Task requirements =>
The records follow. Filter them to the lines that hold "SONAR".

Given records =>
= = = = = = =
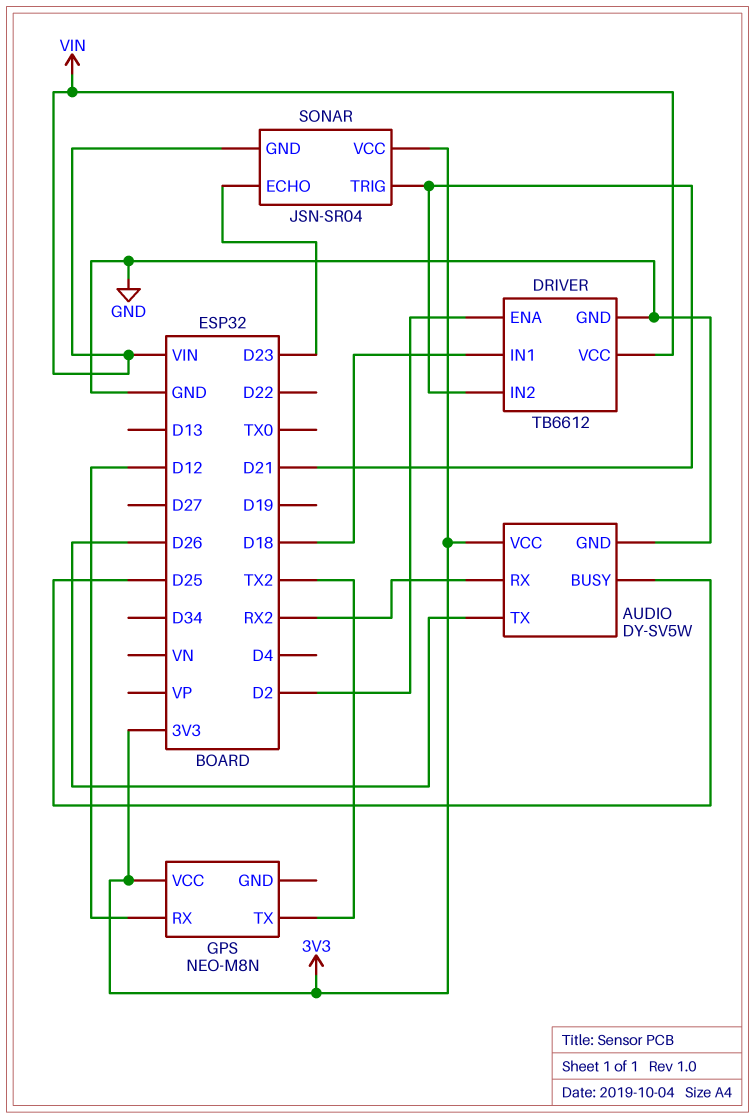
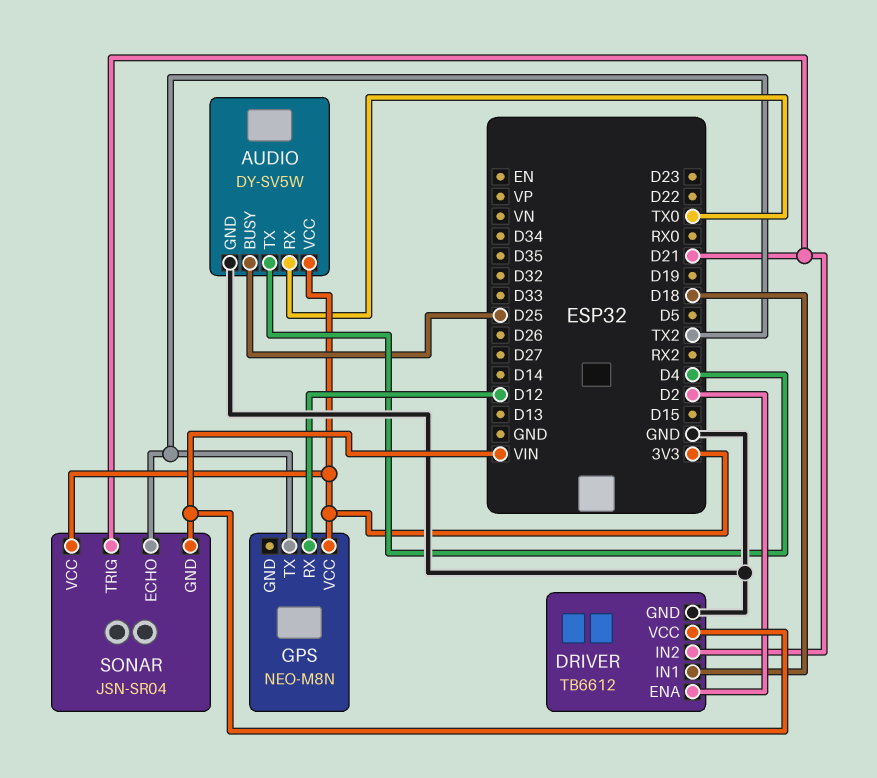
AUDIO pin RX: RX2 -> TX0
AUDIO pin TX: D26 -> D4
SONAR pin ECHO: D23 -> TX2

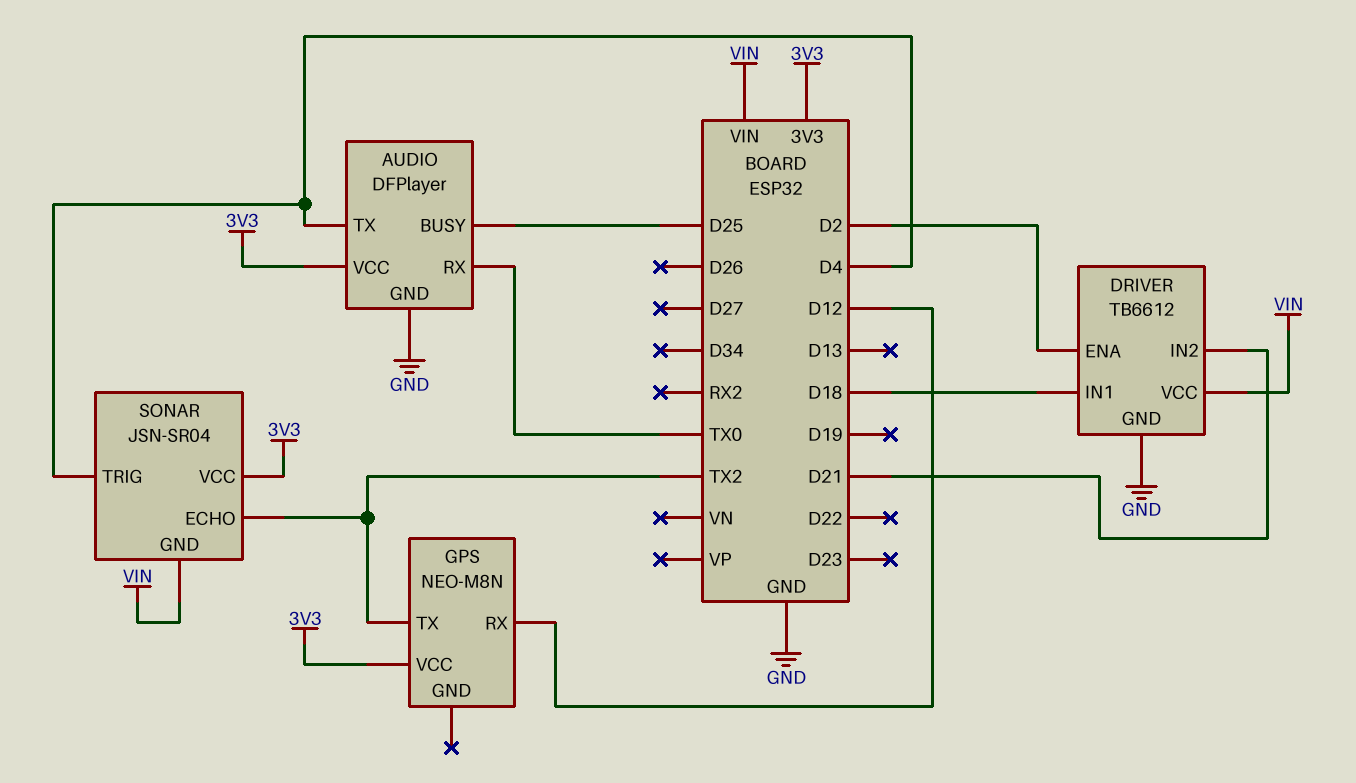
AUDIO: DY-SV5W -> DFPlayer
SONAR pin TRIG: D21 -> D4

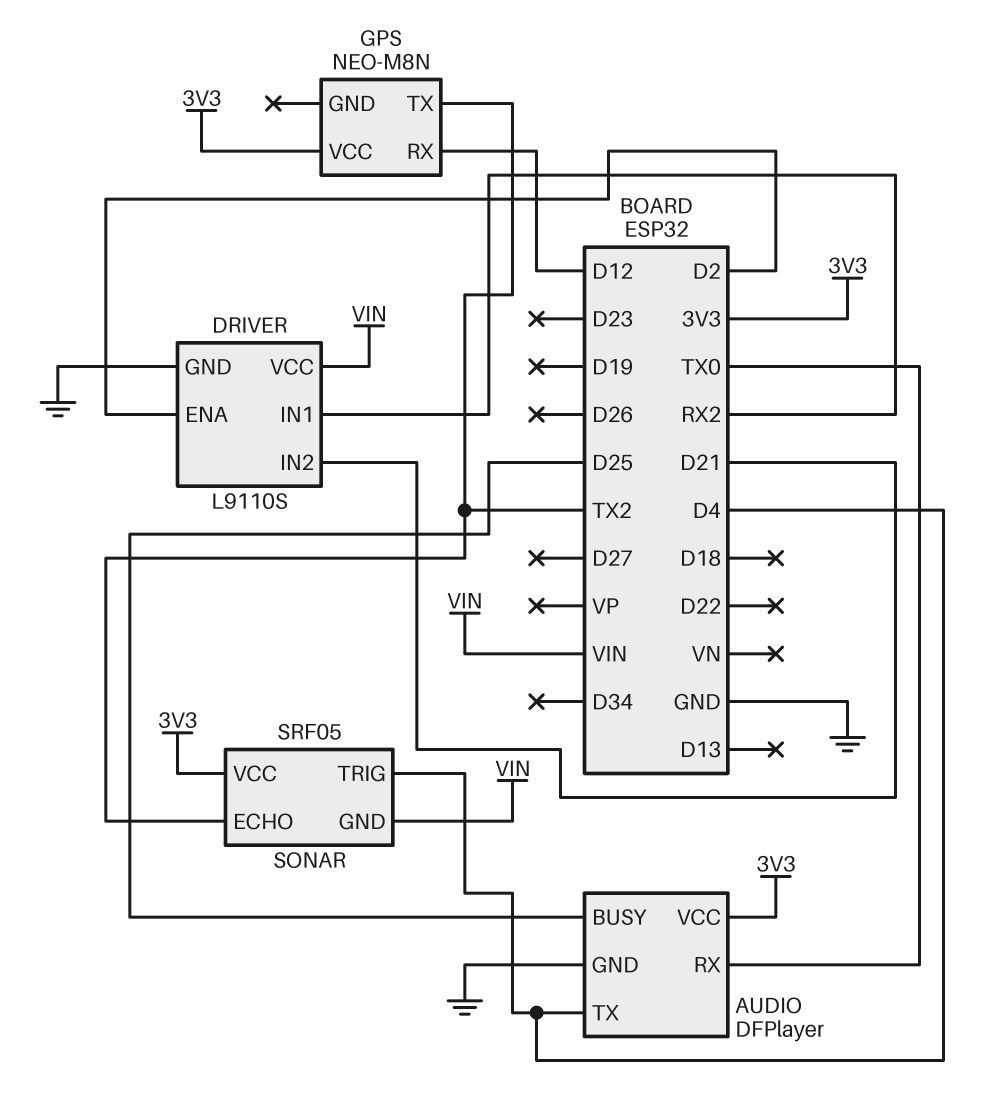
DRIVER: TB6612 -> L9110S
DRIVER pin IN1: D18 -> RX2
SONAR: JSN-SR04 -> SRF05

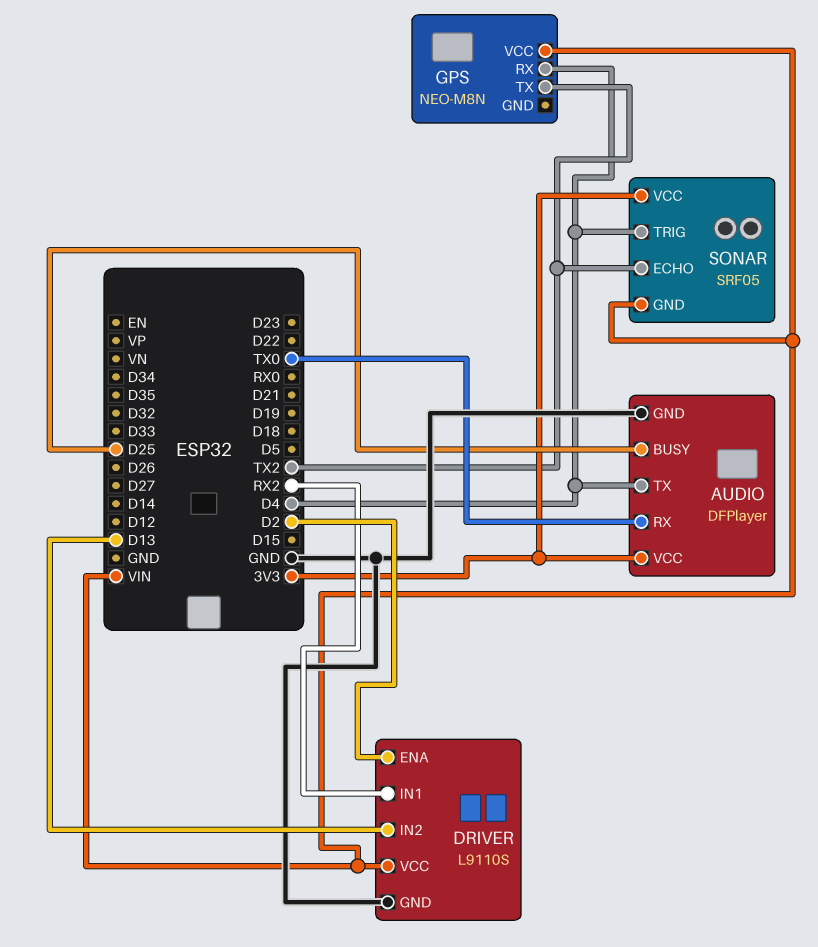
DRIVER pin IN2: D21 -> D13
GPS pin RX: D12 -> D4
GPS pin VCC: 3V3 -> VIN

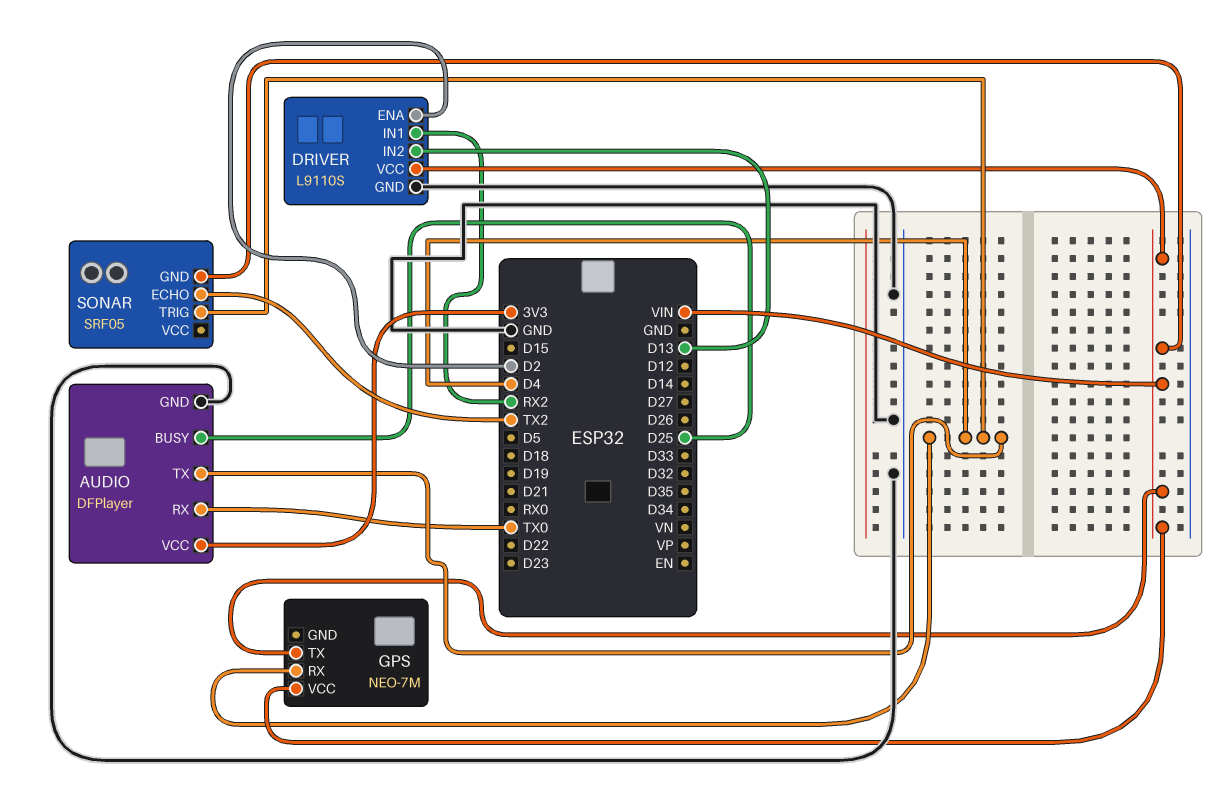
GPS: NEO-M8N -> NEO-7M
GPS pin TX: TX2 -> VIN
SONAR pin VCC: 3V3 -> none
= = = = = = =
Expected output =>
SONAR pin ECHO: D23 -> TX2
SONAR pin TRIG: D21 -> D4
SONAR: JSN-SR04 -> SRF05
SONAR pin VCC: 3V3 -> none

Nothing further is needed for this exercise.